__YOUR INSTRUCTIONS__: Copies of all lines that contain "none" are needed; take them from the data below.

__EXTRACTED INFORMATION__:
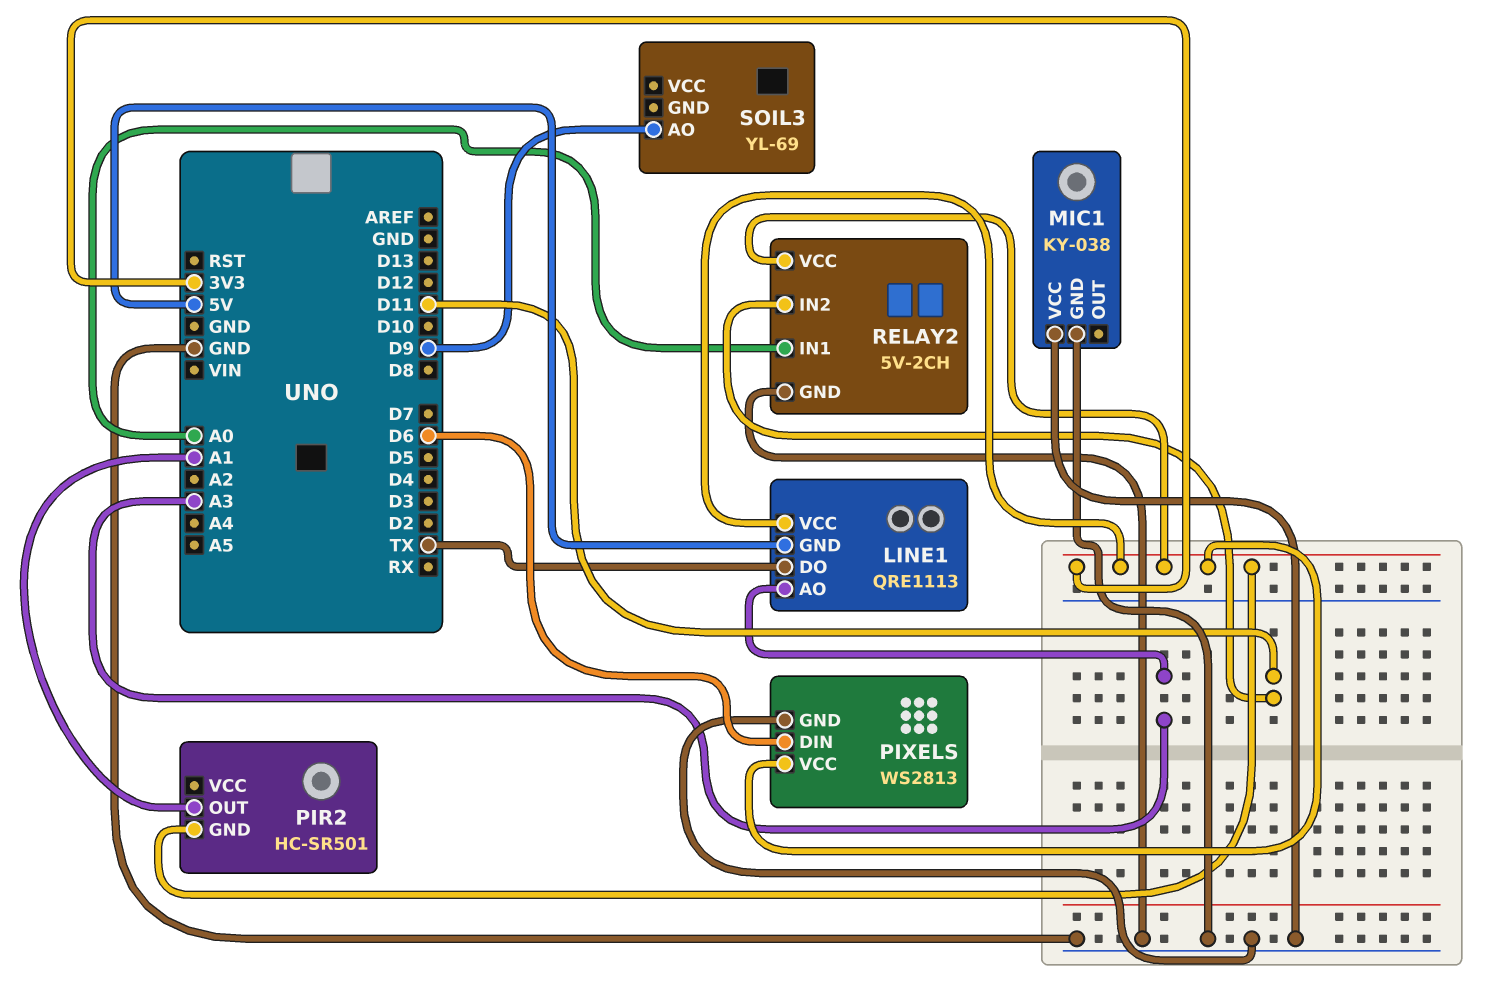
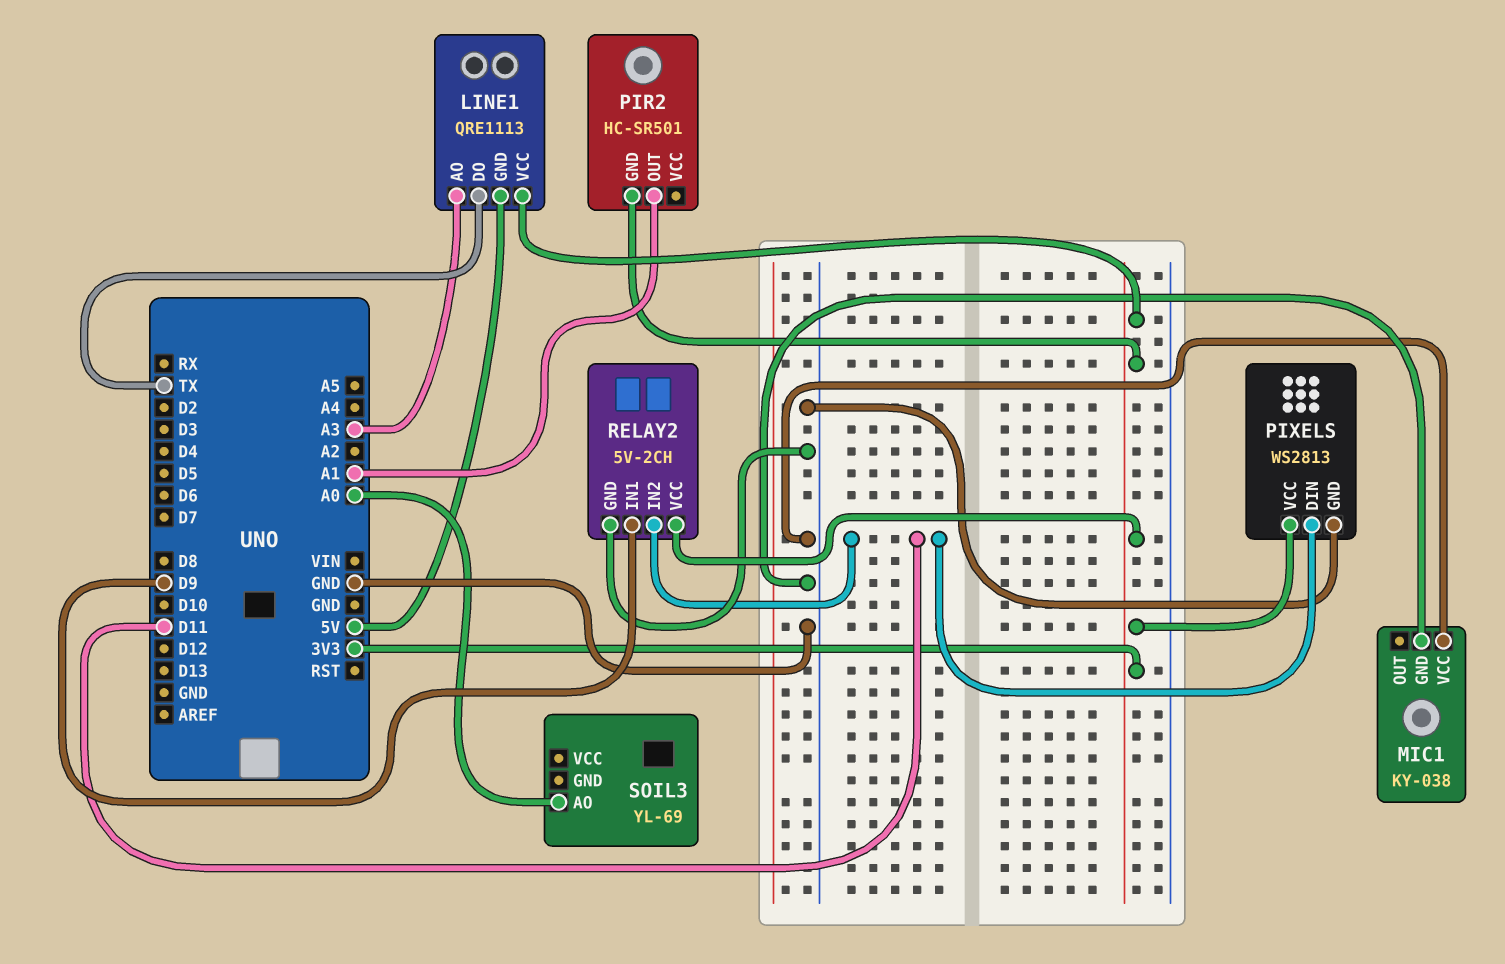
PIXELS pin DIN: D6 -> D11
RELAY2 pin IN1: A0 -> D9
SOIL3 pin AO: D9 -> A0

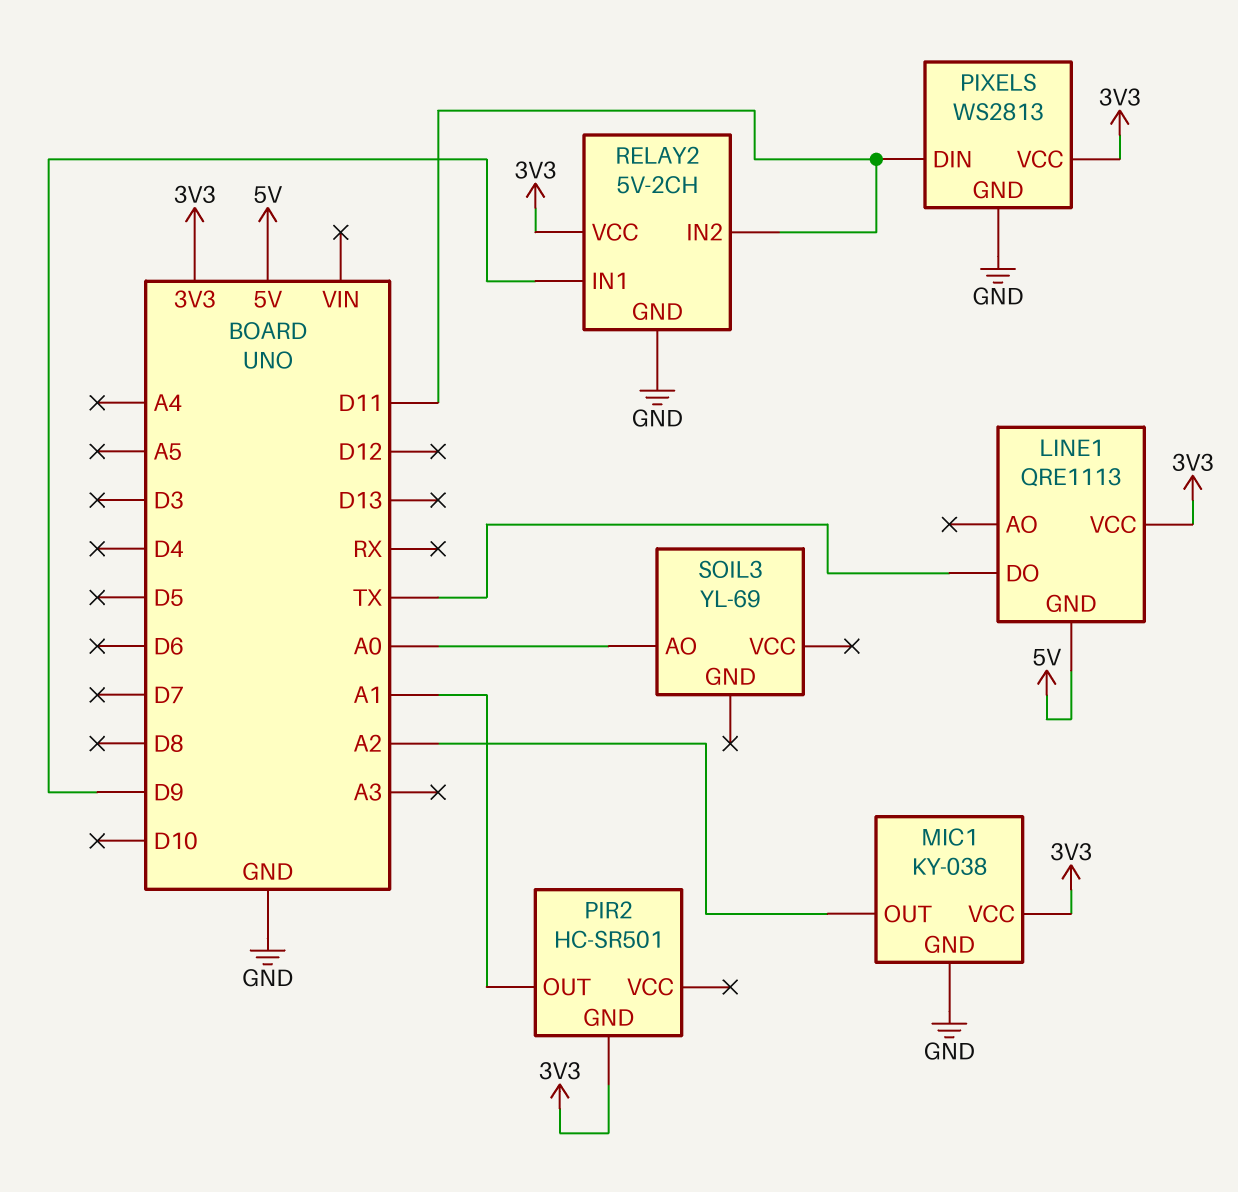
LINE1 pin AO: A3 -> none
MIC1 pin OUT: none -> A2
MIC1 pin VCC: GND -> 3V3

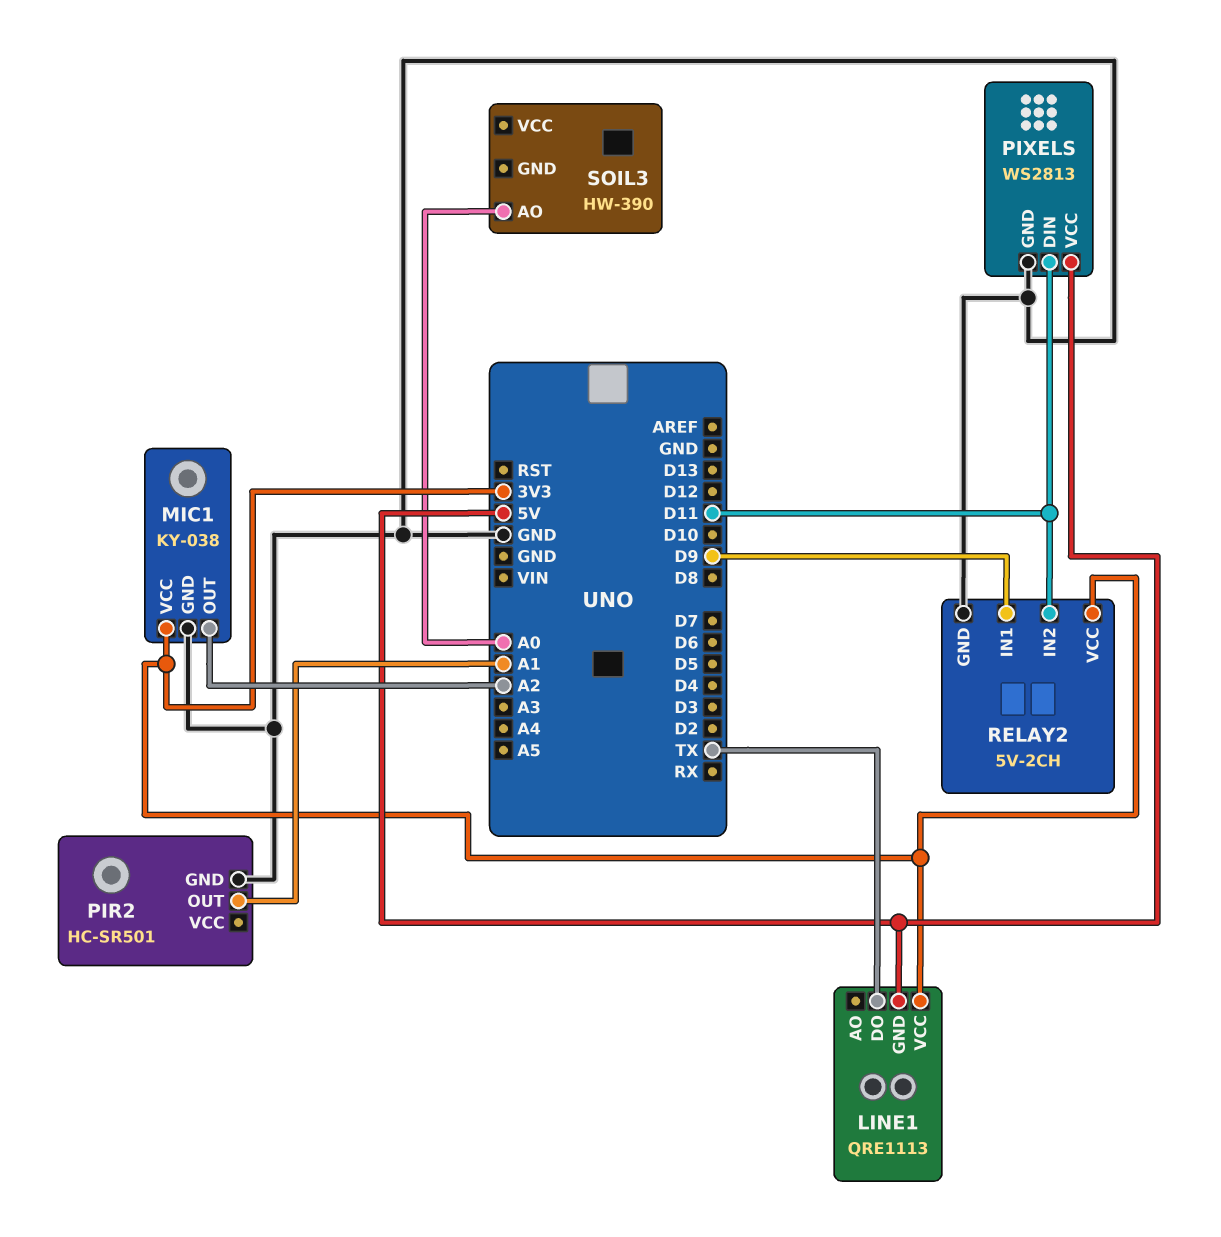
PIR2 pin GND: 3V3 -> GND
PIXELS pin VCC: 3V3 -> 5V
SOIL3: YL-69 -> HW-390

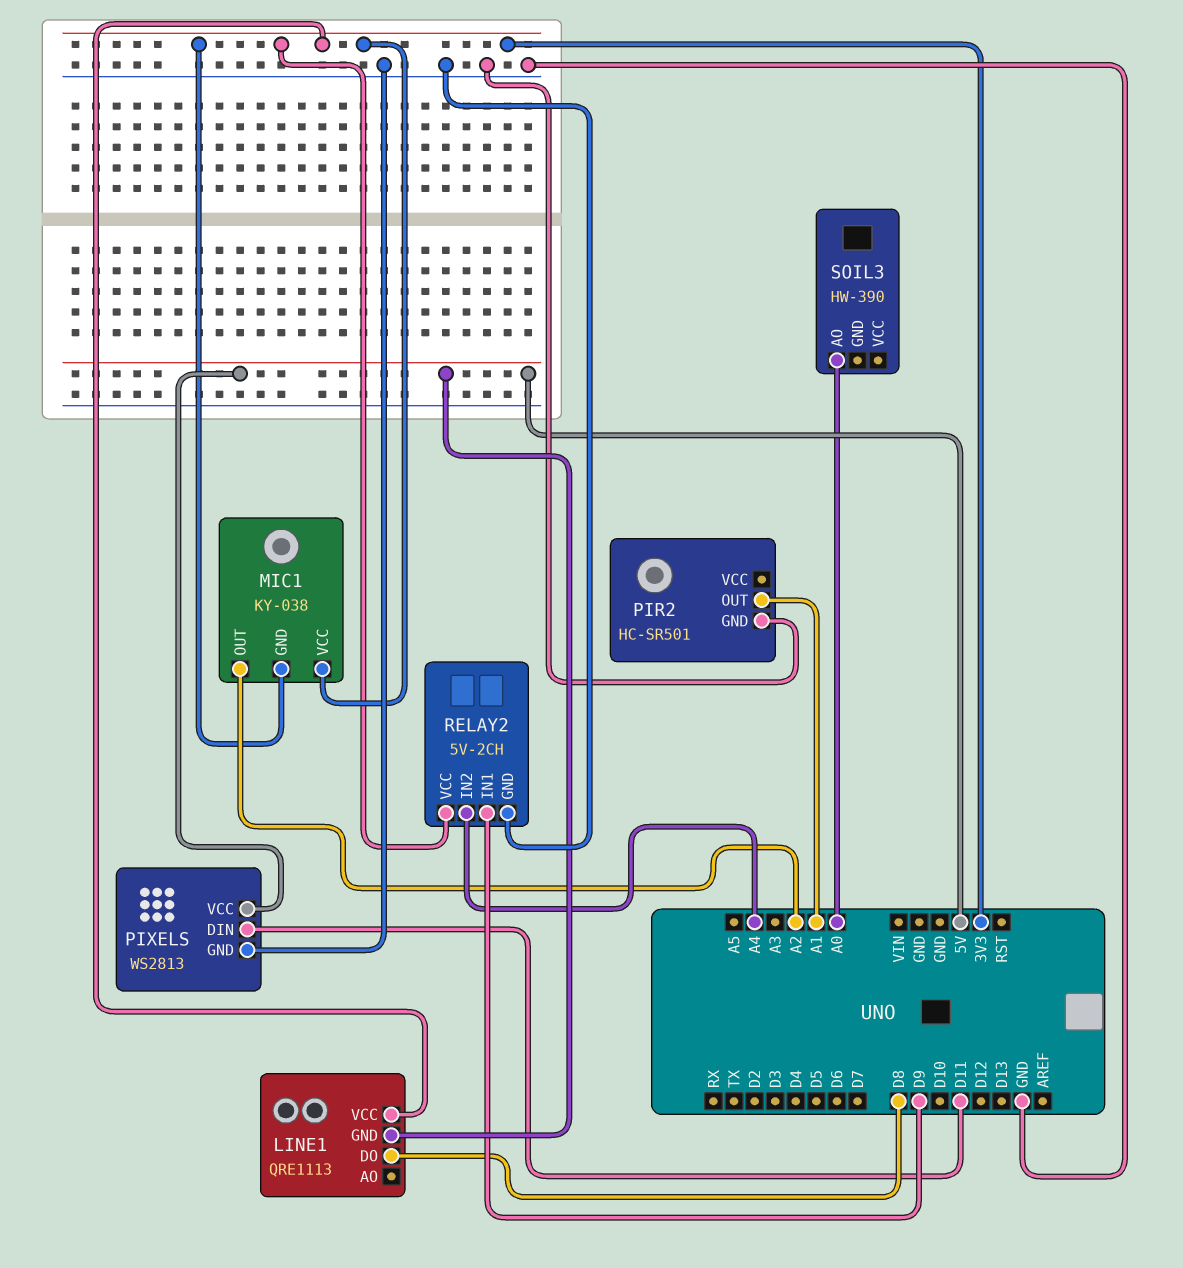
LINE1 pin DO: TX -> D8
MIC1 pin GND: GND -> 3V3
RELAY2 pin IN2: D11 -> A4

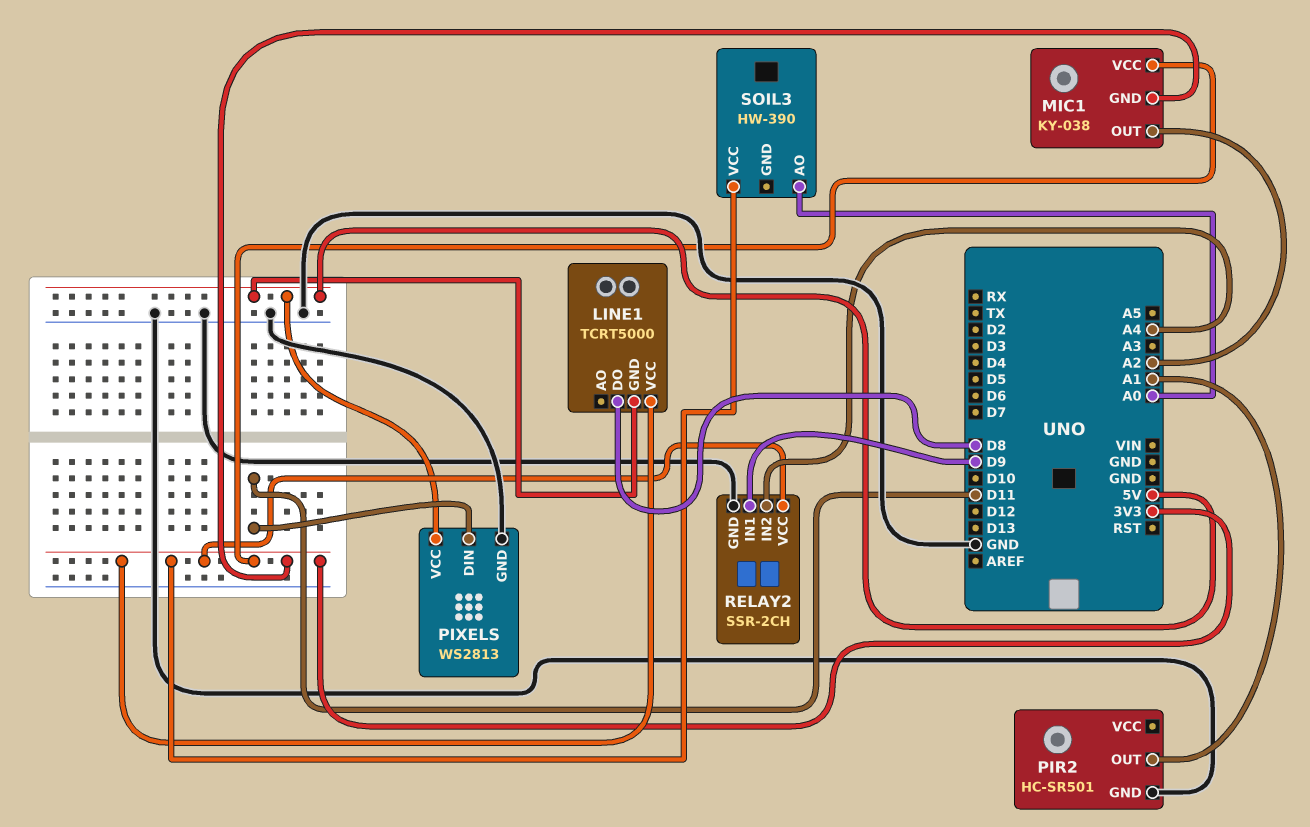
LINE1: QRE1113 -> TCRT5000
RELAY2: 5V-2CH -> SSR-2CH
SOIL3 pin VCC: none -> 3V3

__RESPONSE AREA__:
LINE1 pin AO: A3 -> none
MIC1 pin OUT: none -> A2
SOIL3 pin VCC: none -> 3V3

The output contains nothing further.